Restate the lines word for word, from the one containing "BT1 pin RXD: D9 -> D4" through the last line of the entries below, without any other lines.

== SOURCE INFORMATION ==

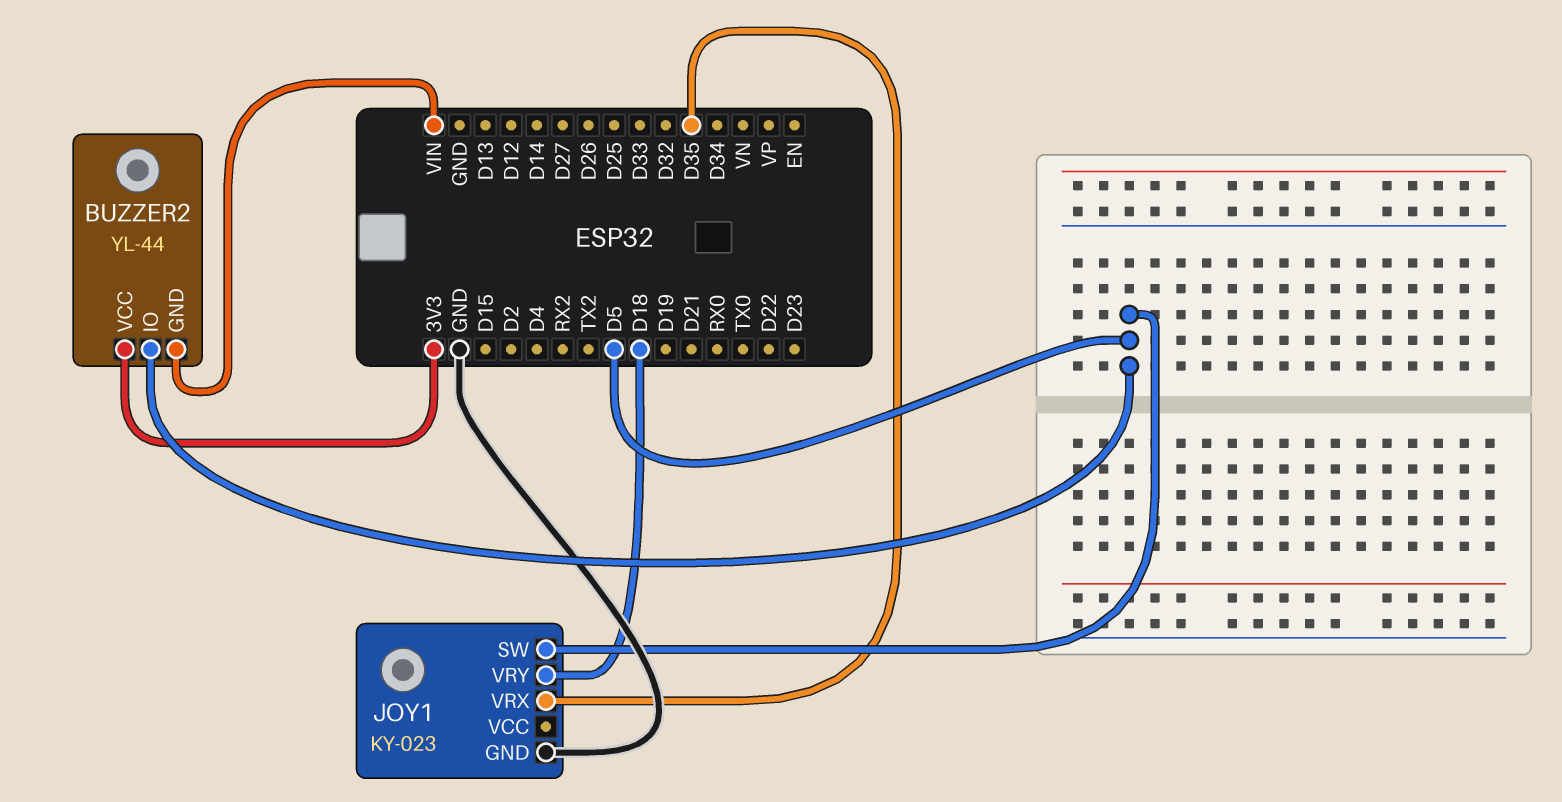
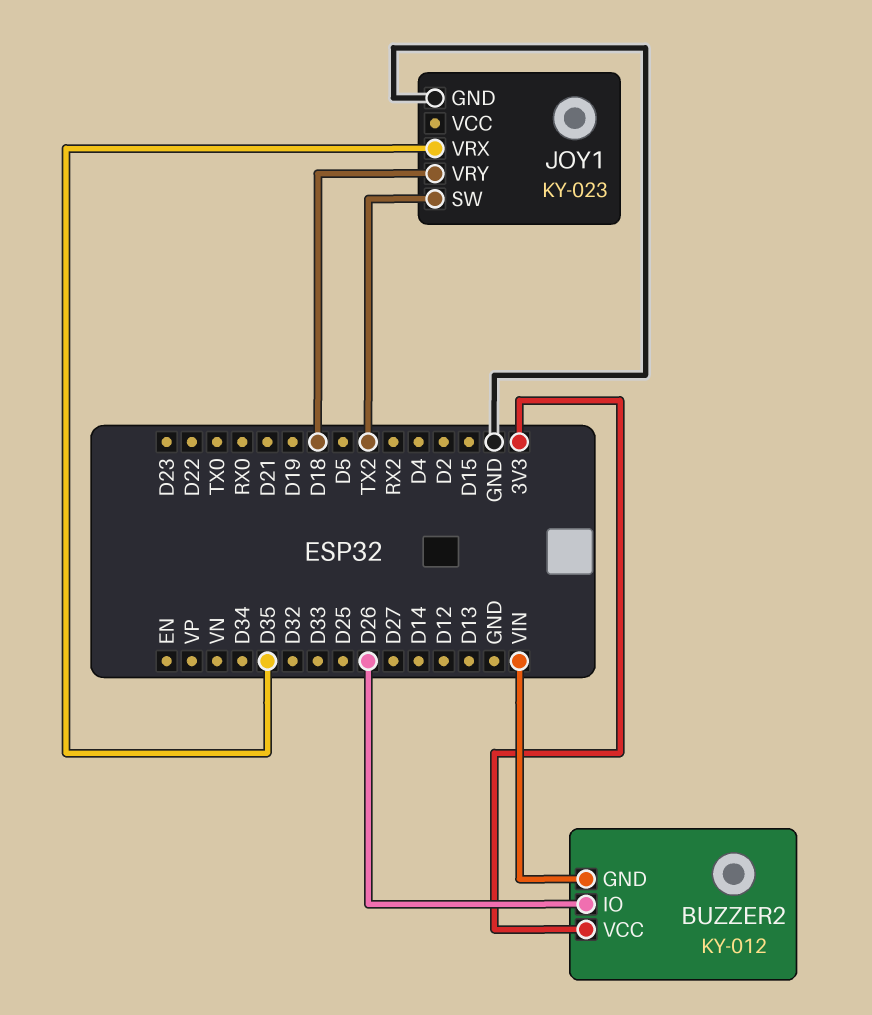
BUZZER2: YL-44 -> KY-012
BUZZER2 pin IO: D5 -> D26
JOY1 pin SW: D5 -> TX2

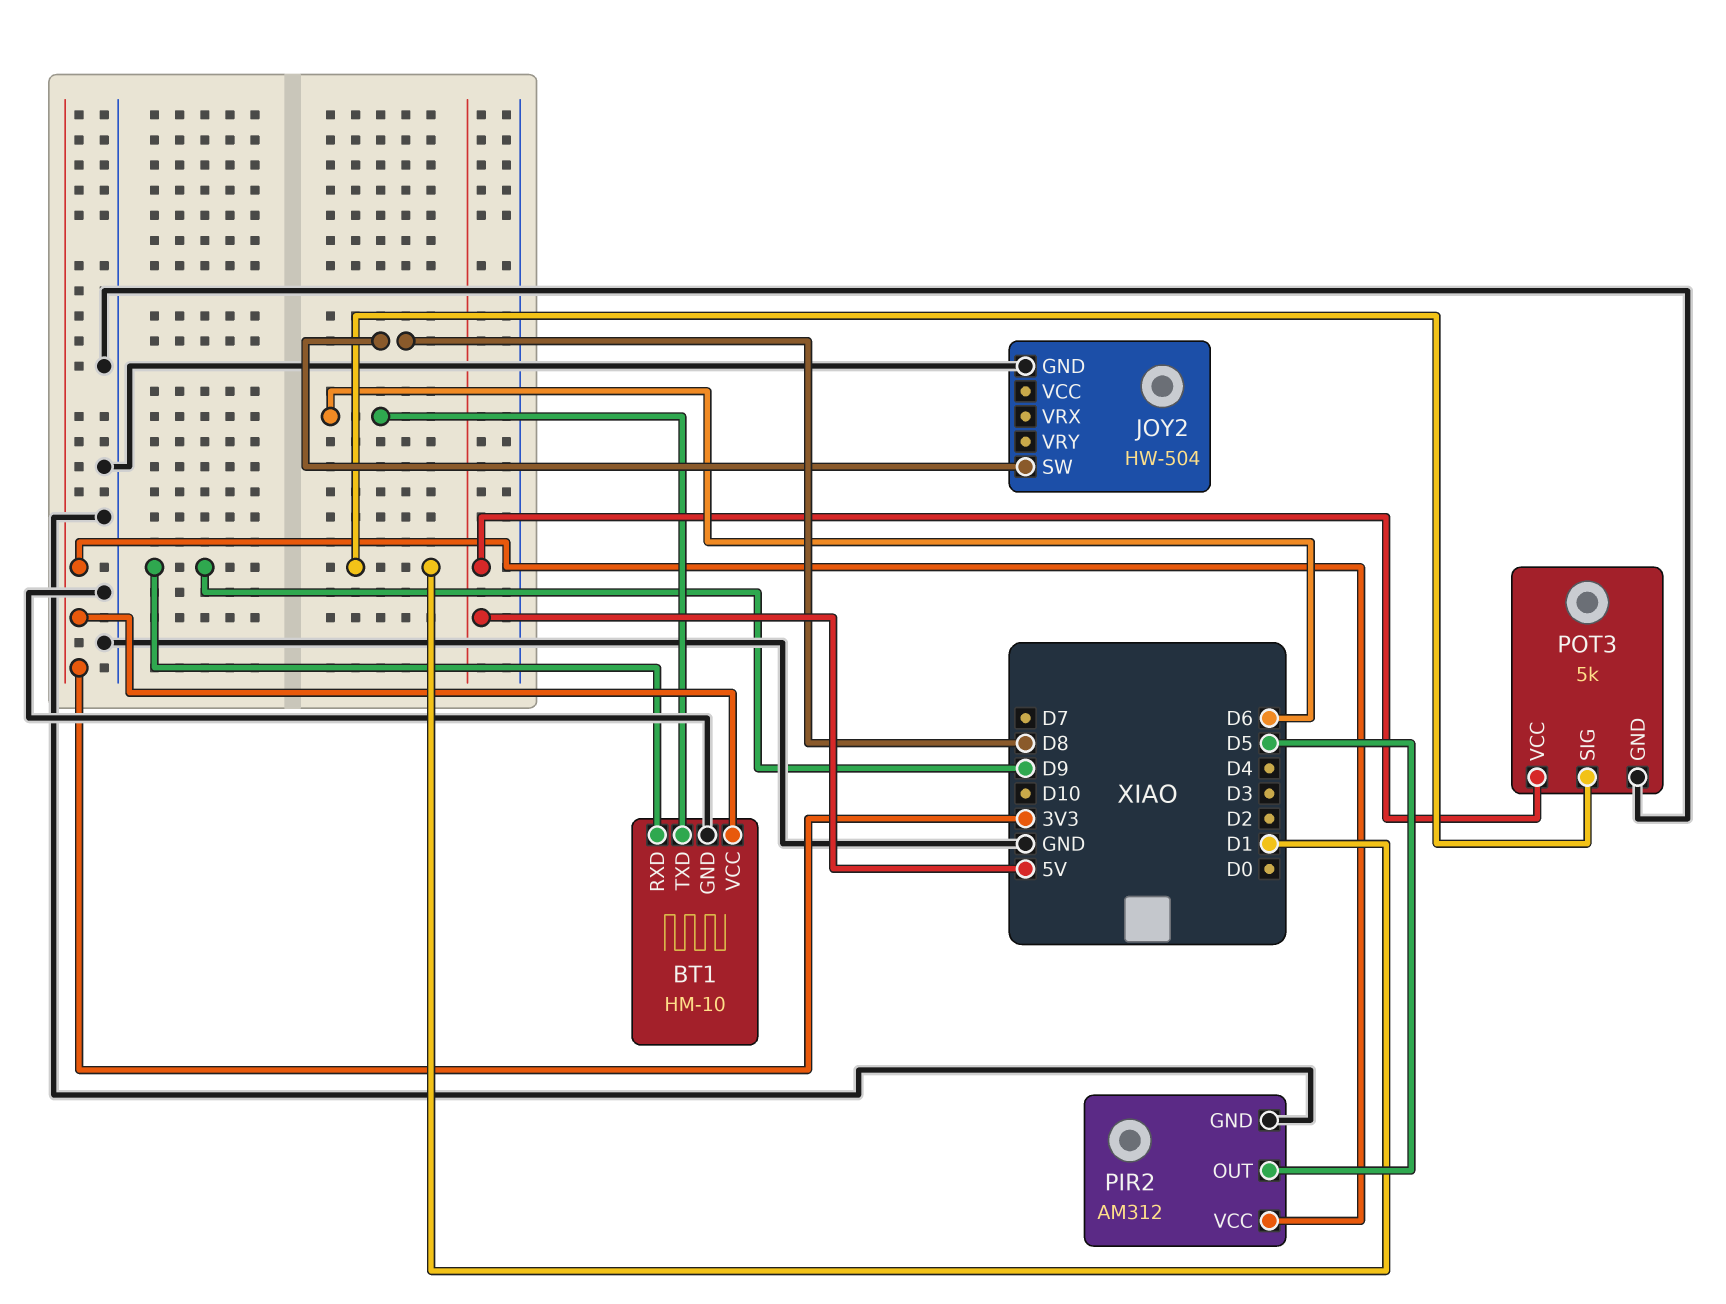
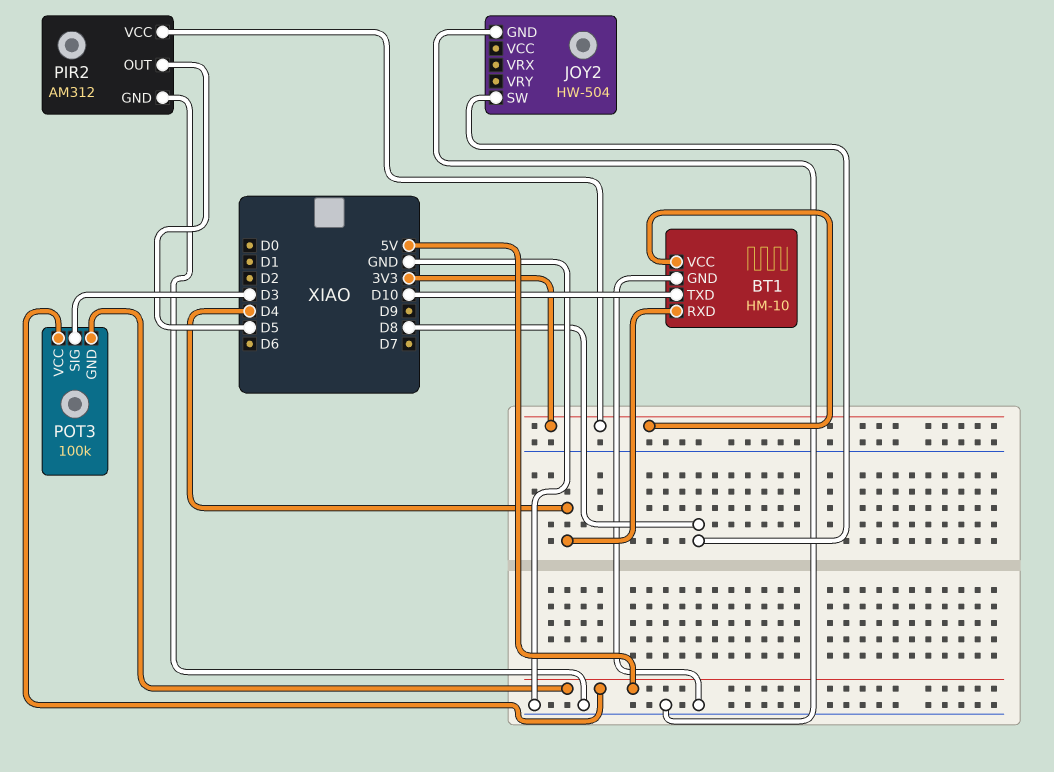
BT1 pin RXD: D9 -> D4
BT1 pin TXD: D6 -> D10
POT3: 5k -> 100k
POT3 pin GND: GND -> 5V
POT3 pin SIG: D1 -> D3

===

## TASK OUTPUT
BT1 pin RXD: D9 -> D4
BT1 pin TXD: D6 -> D10
POT3: 5k -> 100k
POT3 pin GND: GND -> 5V
POT3 pin SIG: D1 -> D3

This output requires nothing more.